Count the lines in the listing below that contain the string "downbow", and reply with the number only.

-.-.-

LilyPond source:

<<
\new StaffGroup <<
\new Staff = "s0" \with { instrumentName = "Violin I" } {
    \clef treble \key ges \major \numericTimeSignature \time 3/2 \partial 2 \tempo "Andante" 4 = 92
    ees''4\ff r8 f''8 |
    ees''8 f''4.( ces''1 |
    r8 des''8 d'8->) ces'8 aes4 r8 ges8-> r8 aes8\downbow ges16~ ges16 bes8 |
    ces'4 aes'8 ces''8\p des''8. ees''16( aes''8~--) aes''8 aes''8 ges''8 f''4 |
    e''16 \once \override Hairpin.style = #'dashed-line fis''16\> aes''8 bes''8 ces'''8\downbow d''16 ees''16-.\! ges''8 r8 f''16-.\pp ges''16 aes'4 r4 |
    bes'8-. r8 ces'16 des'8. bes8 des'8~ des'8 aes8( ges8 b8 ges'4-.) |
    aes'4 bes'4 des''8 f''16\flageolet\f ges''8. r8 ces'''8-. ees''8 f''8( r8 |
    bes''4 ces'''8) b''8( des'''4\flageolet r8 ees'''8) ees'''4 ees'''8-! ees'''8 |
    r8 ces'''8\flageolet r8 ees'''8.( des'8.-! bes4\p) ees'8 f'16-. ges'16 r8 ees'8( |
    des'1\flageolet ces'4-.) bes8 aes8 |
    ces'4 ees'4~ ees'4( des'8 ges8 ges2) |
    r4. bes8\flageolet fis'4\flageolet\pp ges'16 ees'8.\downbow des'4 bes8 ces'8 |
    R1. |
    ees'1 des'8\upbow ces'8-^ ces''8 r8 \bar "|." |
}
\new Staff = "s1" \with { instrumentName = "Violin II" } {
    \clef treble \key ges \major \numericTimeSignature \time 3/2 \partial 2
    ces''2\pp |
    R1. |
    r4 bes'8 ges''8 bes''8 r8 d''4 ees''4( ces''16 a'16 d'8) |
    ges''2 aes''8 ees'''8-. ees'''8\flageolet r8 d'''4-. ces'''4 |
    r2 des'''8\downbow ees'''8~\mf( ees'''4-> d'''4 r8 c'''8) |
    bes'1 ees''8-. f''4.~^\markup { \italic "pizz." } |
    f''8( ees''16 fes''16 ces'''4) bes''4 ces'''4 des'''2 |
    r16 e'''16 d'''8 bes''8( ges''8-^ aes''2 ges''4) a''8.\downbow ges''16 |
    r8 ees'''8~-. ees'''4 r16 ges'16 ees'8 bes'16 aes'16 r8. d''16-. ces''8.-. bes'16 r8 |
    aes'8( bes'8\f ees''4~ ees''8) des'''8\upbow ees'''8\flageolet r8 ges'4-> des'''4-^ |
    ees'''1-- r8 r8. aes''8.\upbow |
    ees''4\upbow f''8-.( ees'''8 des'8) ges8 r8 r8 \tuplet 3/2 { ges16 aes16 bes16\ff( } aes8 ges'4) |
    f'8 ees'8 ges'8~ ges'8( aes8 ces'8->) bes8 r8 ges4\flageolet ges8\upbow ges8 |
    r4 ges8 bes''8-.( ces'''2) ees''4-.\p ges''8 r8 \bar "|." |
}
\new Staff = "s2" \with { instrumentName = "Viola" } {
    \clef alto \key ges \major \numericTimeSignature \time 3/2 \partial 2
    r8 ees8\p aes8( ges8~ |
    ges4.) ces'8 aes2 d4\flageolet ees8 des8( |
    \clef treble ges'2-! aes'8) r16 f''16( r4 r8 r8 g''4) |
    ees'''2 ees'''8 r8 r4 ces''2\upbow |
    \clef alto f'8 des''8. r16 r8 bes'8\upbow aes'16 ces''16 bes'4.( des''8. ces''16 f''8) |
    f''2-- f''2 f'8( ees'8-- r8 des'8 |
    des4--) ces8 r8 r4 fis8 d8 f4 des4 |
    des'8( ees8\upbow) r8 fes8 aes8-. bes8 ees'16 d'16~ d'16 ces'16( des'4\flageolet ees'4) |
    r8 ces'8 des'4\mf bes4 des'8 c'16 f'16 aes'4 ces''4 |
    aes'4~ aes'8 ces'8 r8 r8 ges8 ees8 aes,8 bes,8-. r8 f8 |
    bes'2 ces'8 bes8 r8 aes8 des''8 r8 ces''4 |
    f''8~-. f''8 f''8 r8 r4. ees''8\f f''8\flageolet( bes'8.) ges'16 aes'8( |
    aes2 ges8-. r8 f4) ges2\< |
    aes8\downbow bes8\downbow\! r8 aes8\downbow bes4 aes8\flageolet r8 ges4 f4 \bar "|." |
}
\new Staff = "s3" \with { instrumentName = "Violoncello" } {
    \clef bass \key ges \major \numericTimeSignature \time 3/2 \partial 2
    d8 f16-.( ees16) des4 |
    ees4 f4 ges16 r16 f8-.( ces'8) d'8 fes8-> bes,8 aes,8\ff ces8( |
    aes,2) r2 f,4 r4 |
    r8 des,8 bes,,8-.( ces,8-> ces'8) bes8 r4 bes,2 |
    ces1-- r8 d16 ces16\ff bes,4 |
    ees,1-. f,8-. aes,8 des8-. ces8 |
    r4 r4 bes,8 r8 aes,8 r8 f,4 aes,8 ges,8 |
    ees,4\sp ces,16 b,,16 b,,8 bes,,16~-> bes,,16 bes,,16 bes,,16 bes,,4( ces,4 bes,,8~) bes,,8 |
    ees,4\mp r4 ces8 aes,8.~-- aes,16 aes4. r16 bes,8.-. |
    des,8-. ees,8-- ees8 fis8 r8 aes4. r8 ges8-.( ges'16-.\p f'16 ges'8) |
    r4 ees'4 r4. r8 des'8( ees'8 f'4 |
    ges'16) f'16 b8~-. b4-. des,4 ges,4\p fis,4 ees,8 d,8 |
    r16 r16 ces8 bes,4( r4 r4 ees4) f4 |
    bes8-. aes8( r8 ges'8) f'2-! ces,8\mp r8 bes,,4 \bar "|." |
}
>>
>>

-.-.-

• Reply to the exercise
6